## Exercise directions:
Lines in which "tile" appears should be pulled from the data below.

## Data excerpts:
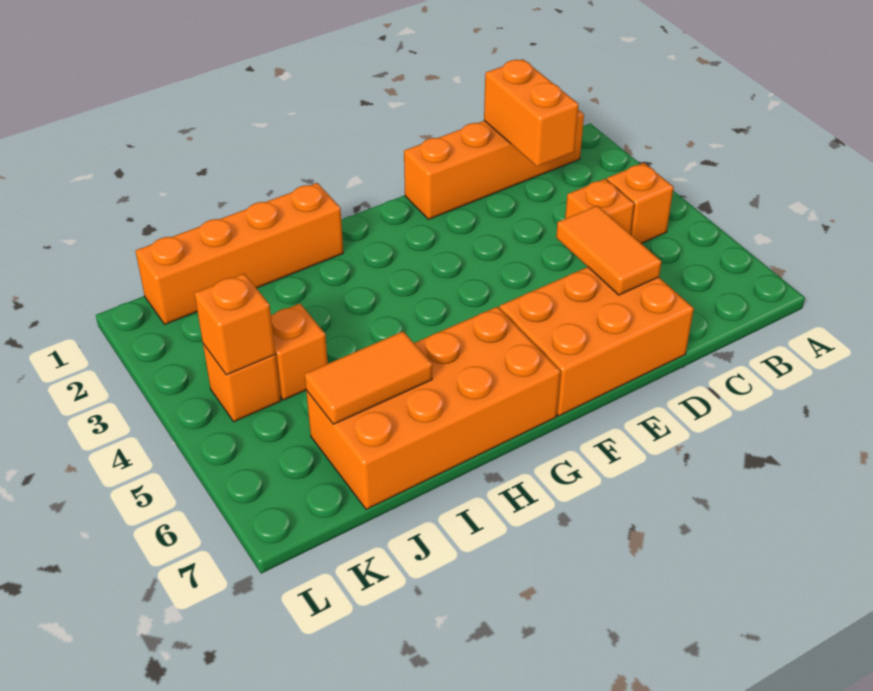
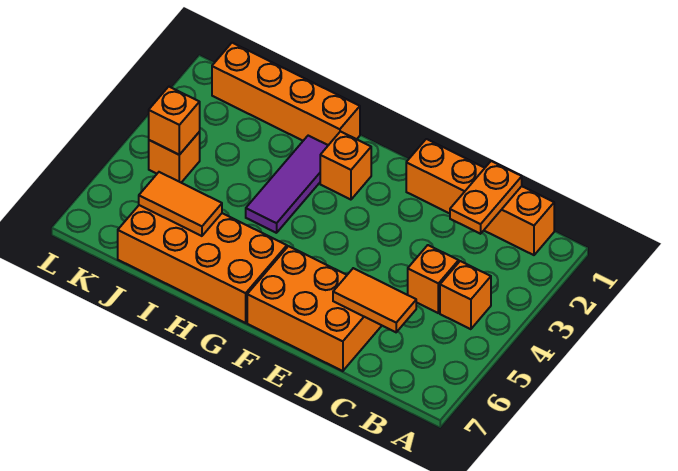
orange brick C1:C2 level 2 -> orange plate C1:C2 level 2
orange tile D5:D6 level 2 -> orange tile C6:D6 level 2
none -> purple tile H2:H4 level 1
orange brick J4 level 1 -> orange brick G2 level 1

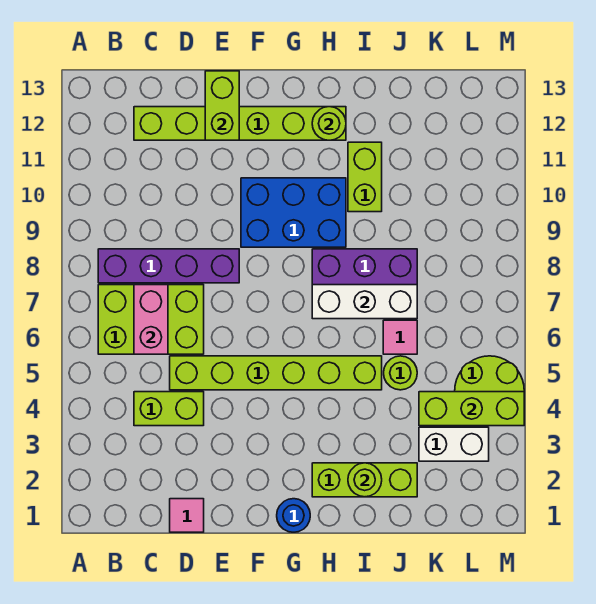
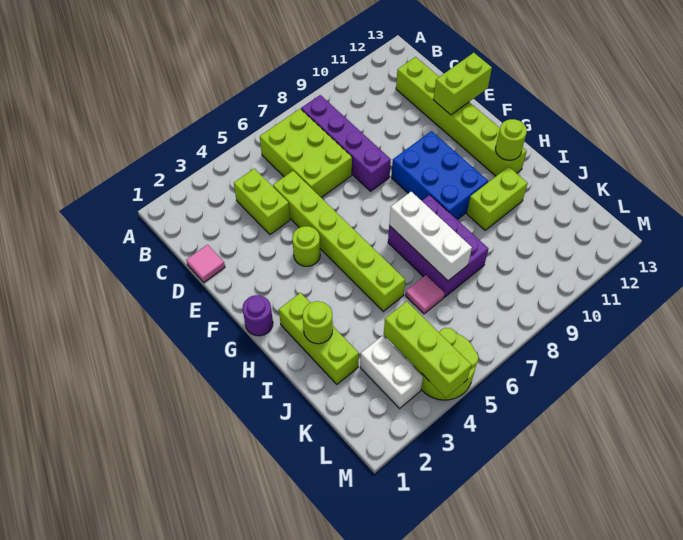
pink brick C6:C7 level 2 -> none
blue round brick G1 level 1 -> purple round brick G1 level 1
lime round brick J5 level 1 -> lime round brick F4 level 1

## Completed exercise:
orange tile D5:D6 level 2 -> orange tile C6:D6 level 2
none -> purple tile H2:H4 level 1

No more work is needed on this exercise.